Coordinate-based change listings
======

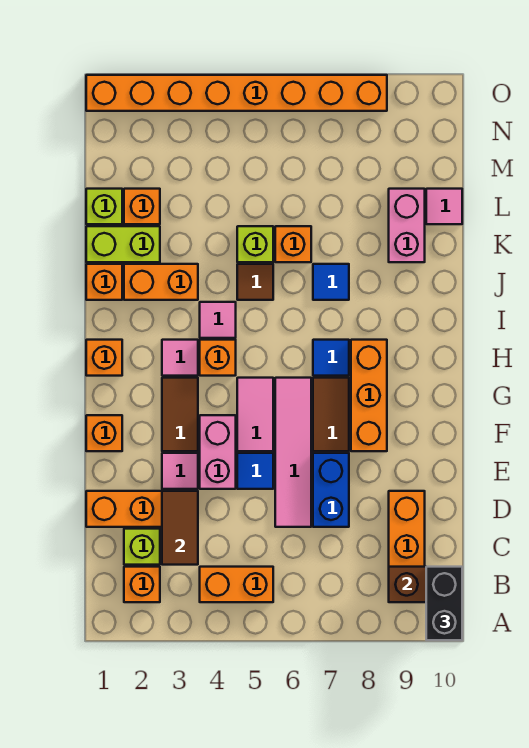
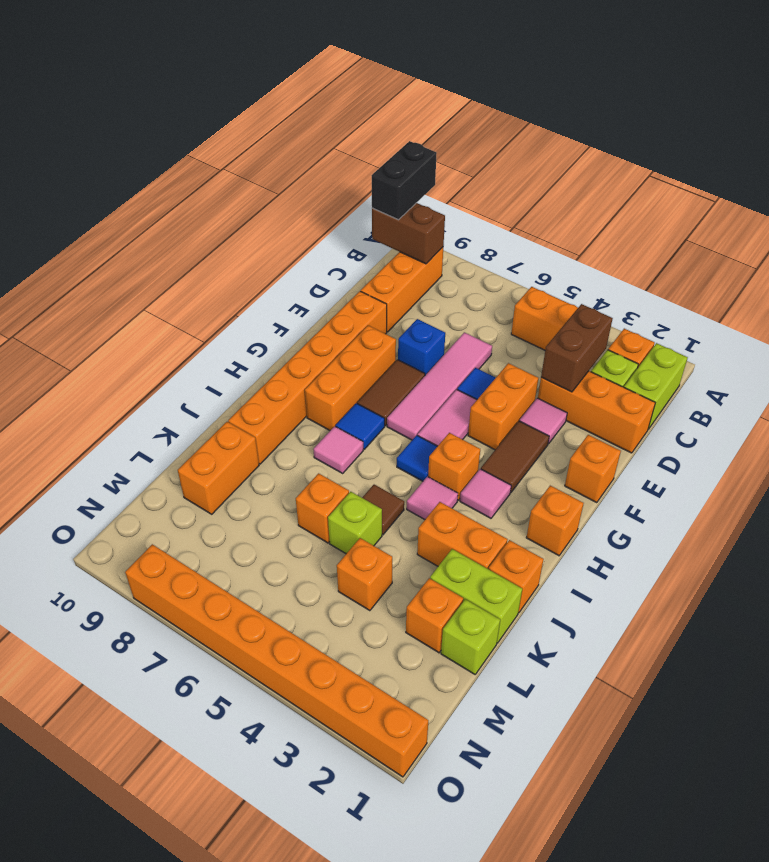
none -> lime brick B1:C1 level 1
brown tile C3:D3 level 2 -> brown brick C3:D3 level 2
blue brick D7:E7 level 1 -> blue brick E7 level 1
pink brick E4:F4 level 1 -> orange brick E4:F4 level 1
none -> orange brick E9:J9 level 1
blue tile J7 level 1 -> blue tile H5 level 1
pink brick K9:L9 level 1 -> orange brick K9:L9 level 1
none -> orange brick L4 level 1
pink tile L10 level 1 -> pink tile I7 level 1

======

**Task objective:** Make an exact copy of the records, pictures excluded.

**Result for this task:**
none -> lime brick B1:C1 level 1
brown tile C3:D3 level 2 -> brown brick C3:D3 level 2
blue brick D7:E7 level 1 -> blue brick E7 level 1
pink brick E4:F4 level 1 -> orange brick E4:F4 level 1
none -> orange brick E9:J9 level 1
blue tile J7 level 1 -> blue tile H5 level 1
pink brick K9:L9 level 1 -> orange brick K9:L9 level 1
none -> orange brick L4 level 1
pink tile L10 level 1 -> pink tile I7 level 1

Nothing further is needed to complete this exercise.